[Exercise material Boundary: Start]

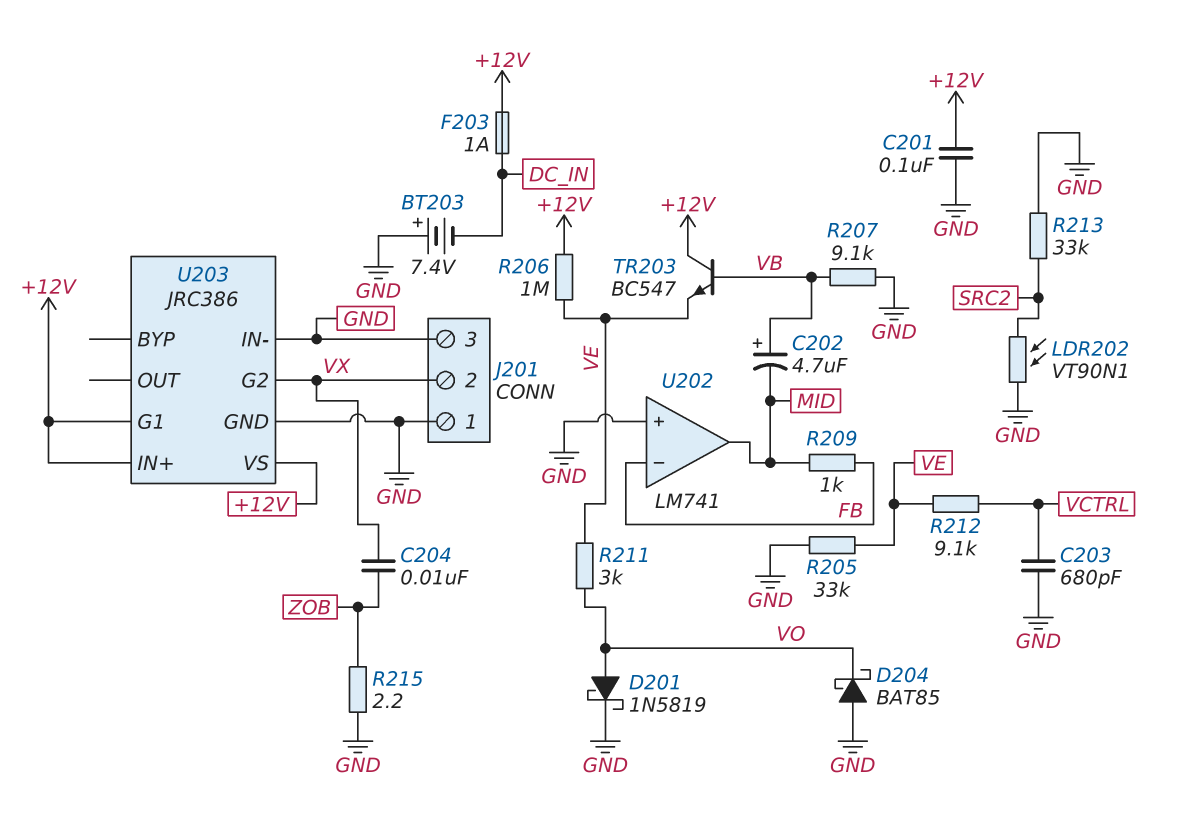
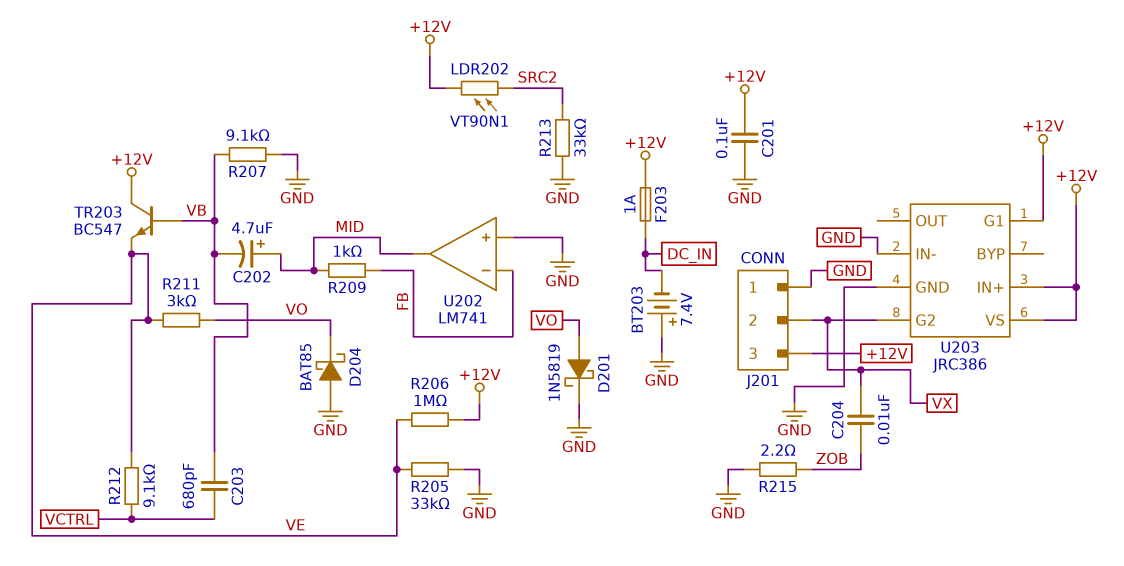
C202: 4.7uF (plus VB, minus MID) -> 4.7uF (plus MID, minus VB)
C203: 680pF (GND, VCTRL) -> 680pF (VB, VCTRL)
J201 pin 3: GND -> +12V
LDR202: VT90N1 (GND, SRC2) -> VT90N1 (+12V, SRC2)

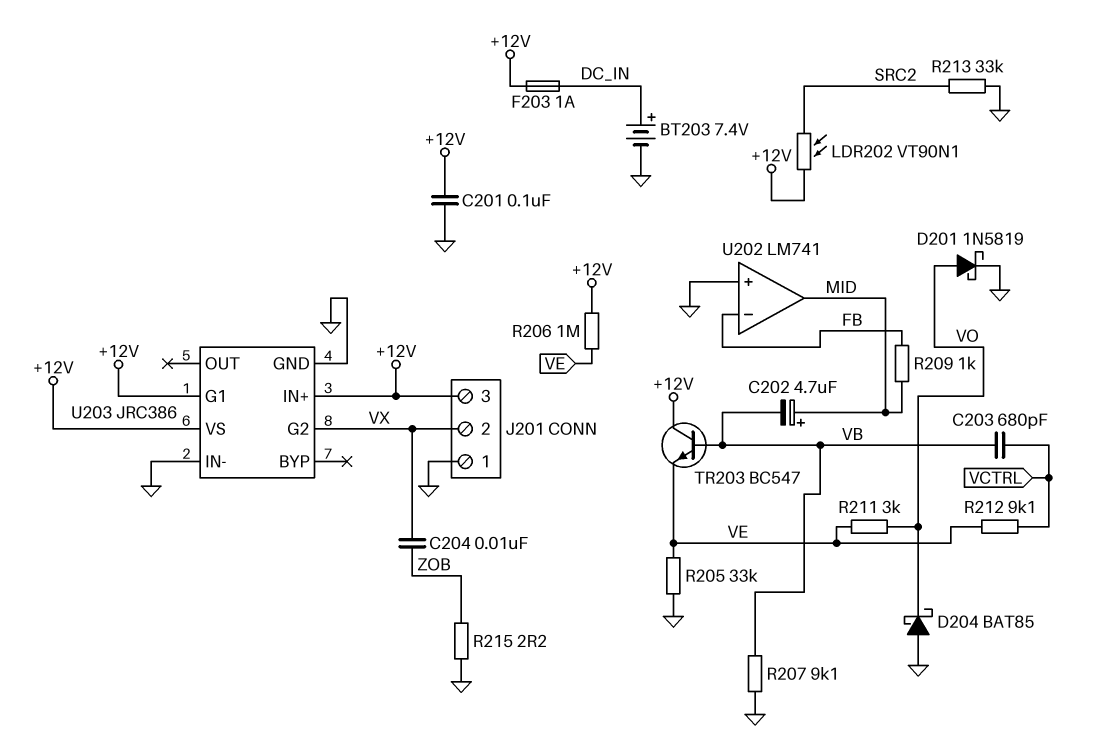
BT203: 7.4V (plus GND, minus DC_IN) -> 7.4V (plus DC_IN, minus GND)

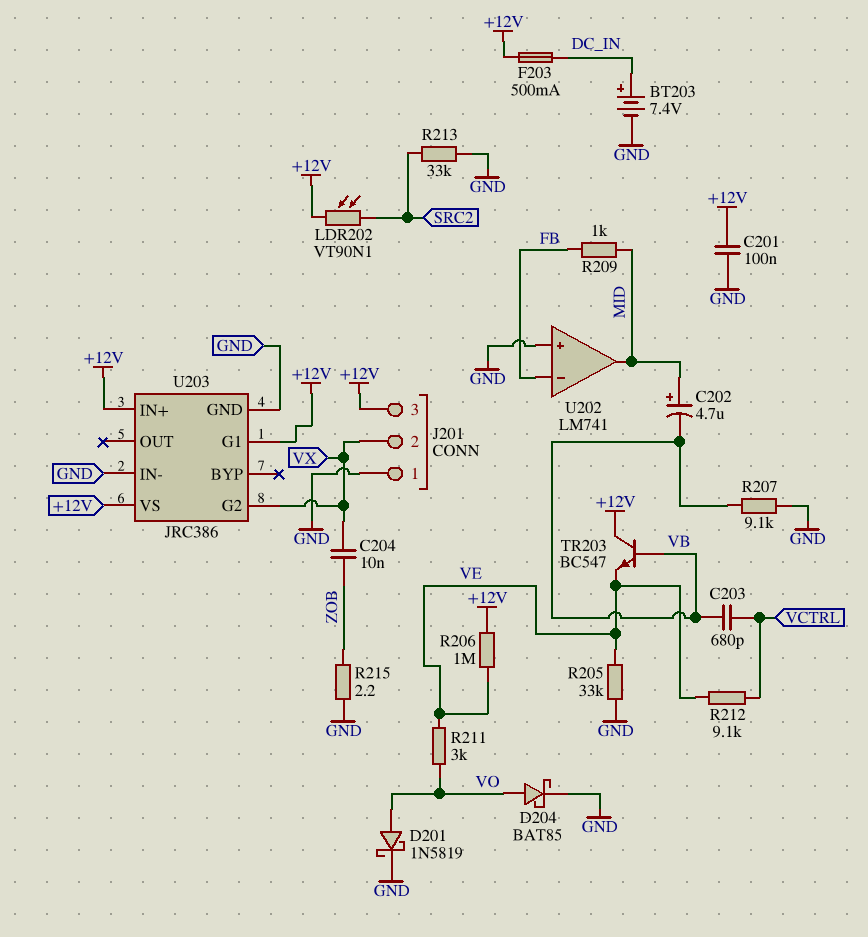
D204: schottky BAT85 (A GND, K VO) -> schottky BAT85 (A VO, K GND)
F203: 1A (+12V, DC_IN) -> 500mA (+12V, DC_IN)

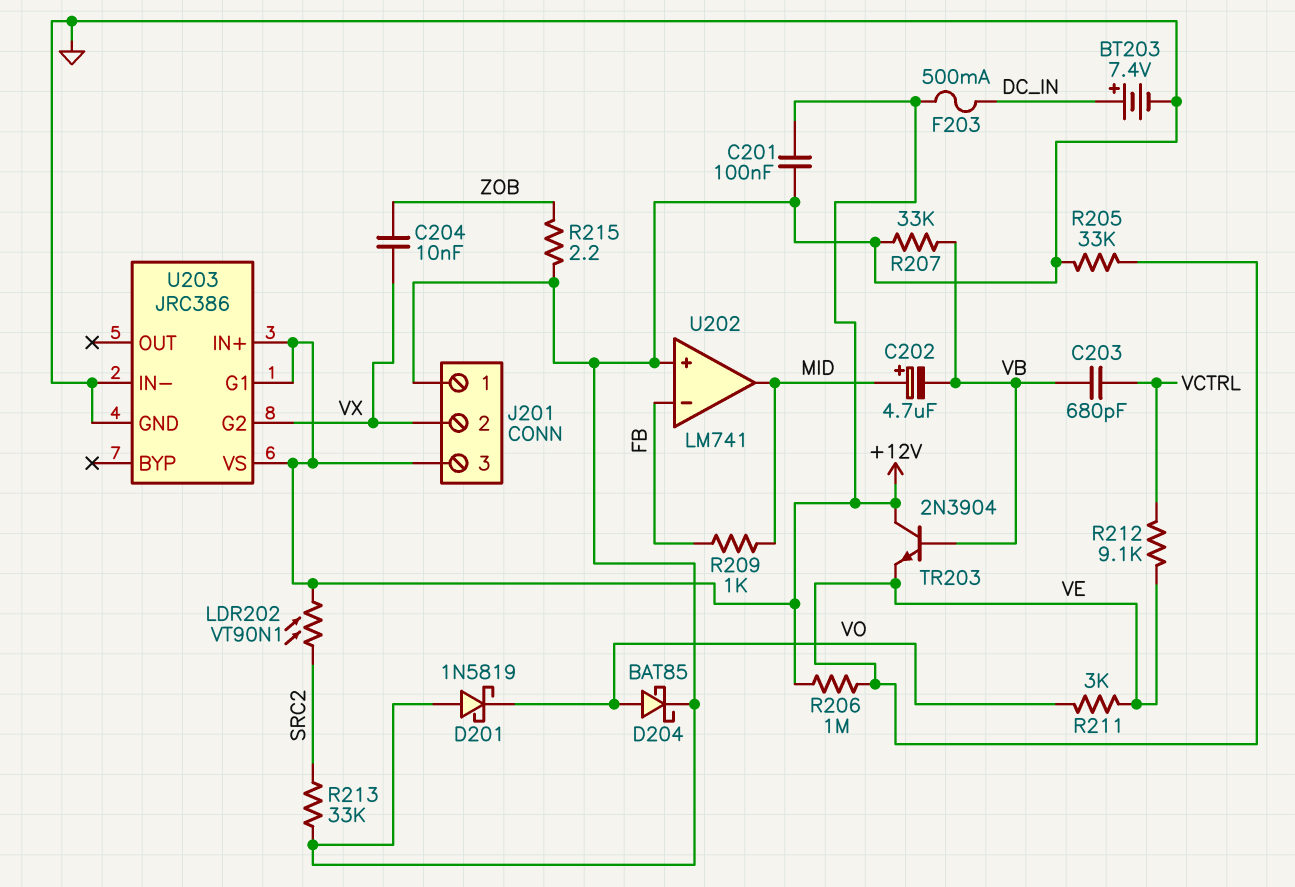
D201: schottky 1N5819 (A VO, K GND) -> schottky 1N5819 (A GND, K VO)
R207: 9.1k (GND, VB) -> 33k (GND, VB)
TR203: NPN BC547 (B VB, C +12V, E VE) -> NPN 2N3904 (B VB, C +12V, E VE)

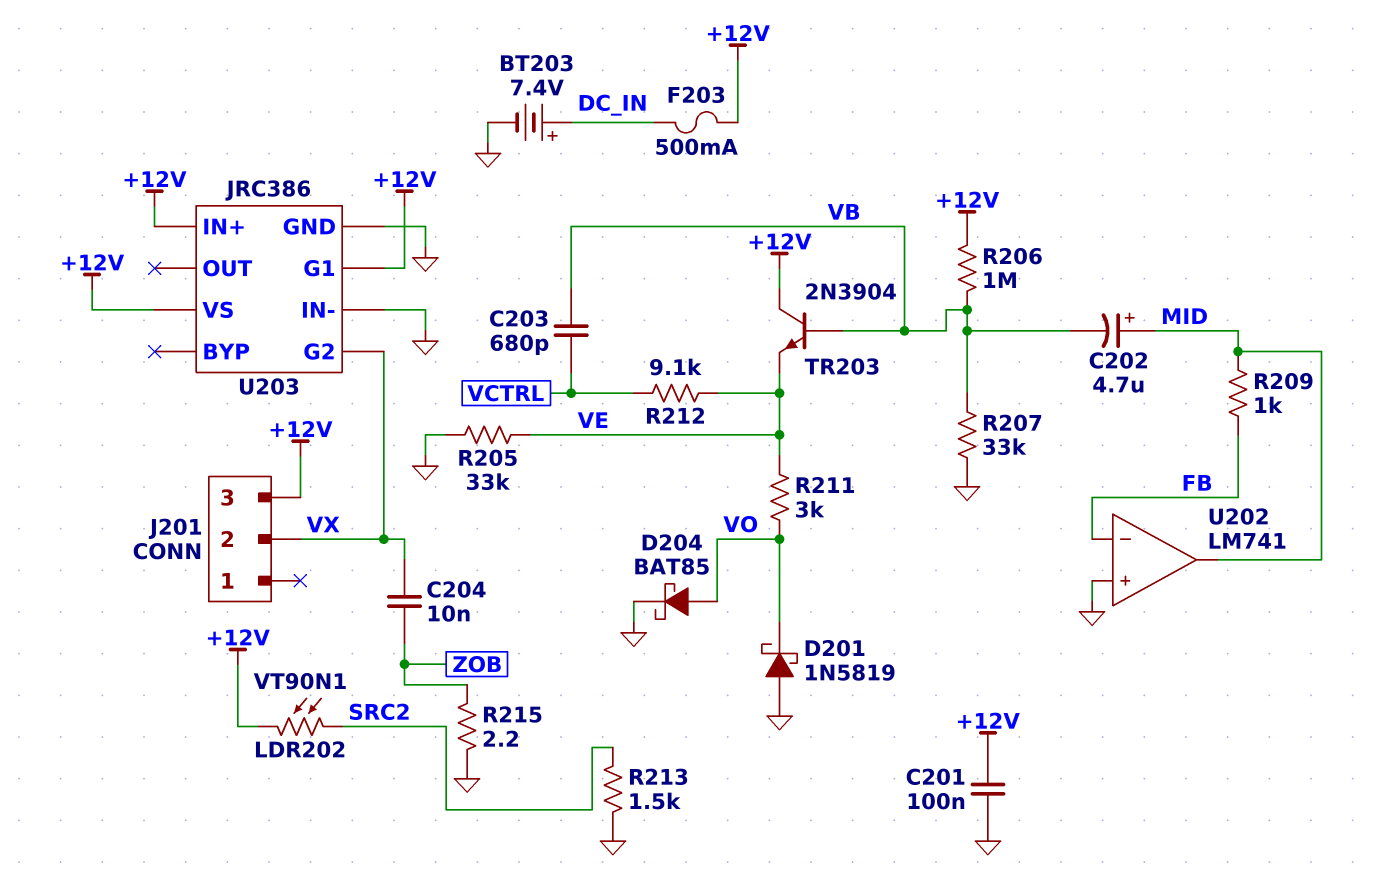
J201 pin 1: GND -> none
R206: 1M (+12V, VE) -> 1M (+12V, VB)
R213: 33k (GND, SRC2) -> 1.5k (GND, SRC2)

[Exercise material Boundary: End]

§ What you have to do:
After locating the line that contains "F203: 1A (+12V, DC_IN) -> 500mA (+12V, DC_IN)", output it and all later lines through the end of the material exactly, leaving out pictures.

§ Written reply:
F203: 1A (+12V, DC_IN) -> 500mA (+12V, DC_IN)

D201: schottky 1N5819 (A VO, K GND) -> schottky 1N5819 (A GND, K VO)
R207: 9.1k (GND, VB) -> 33k (GND, VB)
TR203: NPN BC547 (B VB, C +12V, E VE) -> NPN 2N3904 (B VB, C +12V, E VE)

J201 pin 1: GND -> none
R206: 1M (+12V, VE) -> 1M (+12V, VB)
R213: 33k (GND, SRC2) -> 1.5k (GND, SRC2)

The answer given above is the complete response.